[Spatial object tracking data]
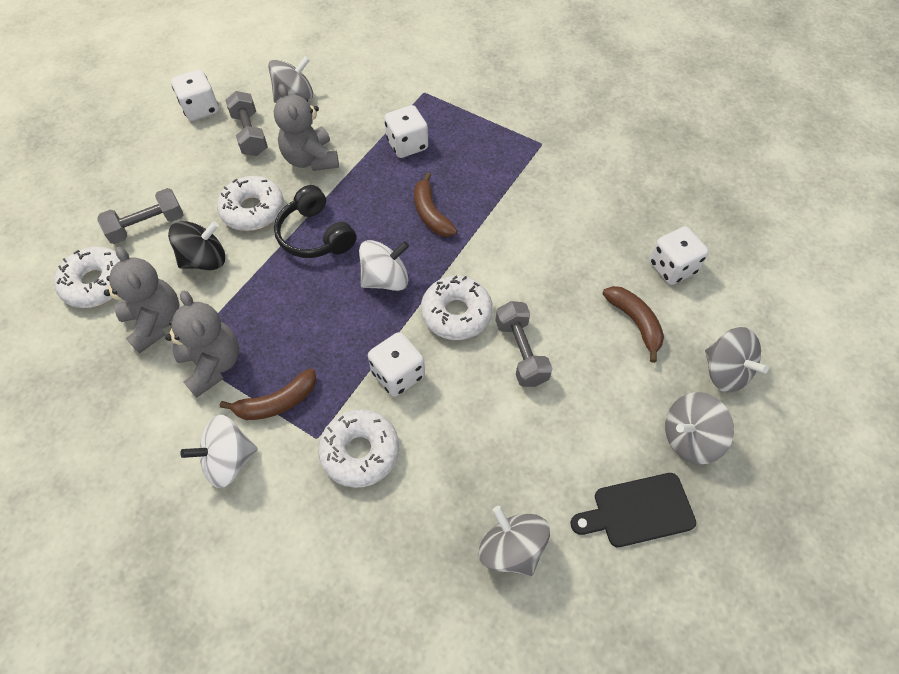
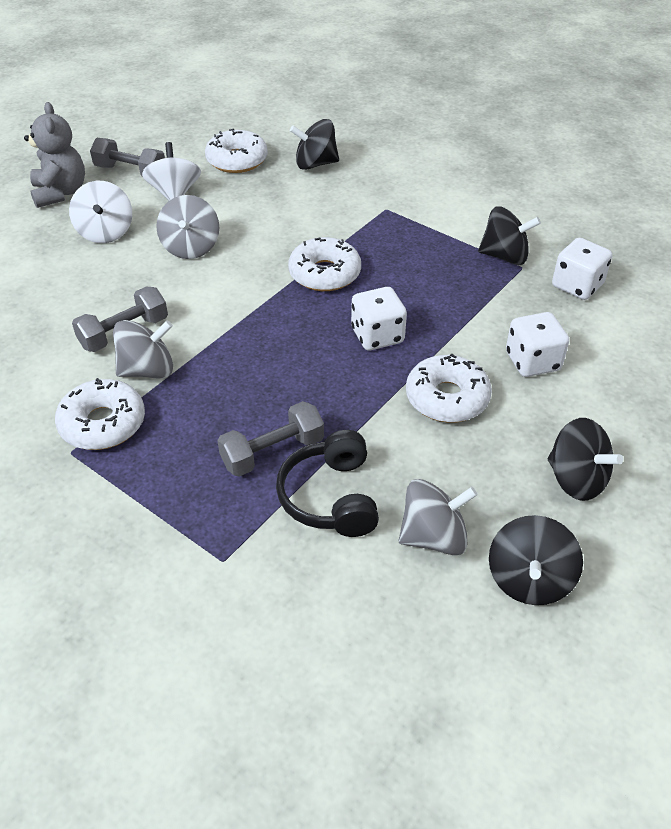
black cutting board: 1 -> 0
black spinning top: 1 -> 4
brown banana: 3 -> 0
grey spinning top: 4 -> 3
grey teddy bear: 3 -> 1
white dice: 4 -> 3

EXERCISE DIRECTIONS ->
What needs duplicating is the run of lines from the one containing "grey spinning top: 4 -> 3" through the last line of the entries above, exact and complete.

ANSWER AREA ->
grey spinning top: 4 -> 3
grey teddy bear: 3 -> 1
white dice: 4 -> 3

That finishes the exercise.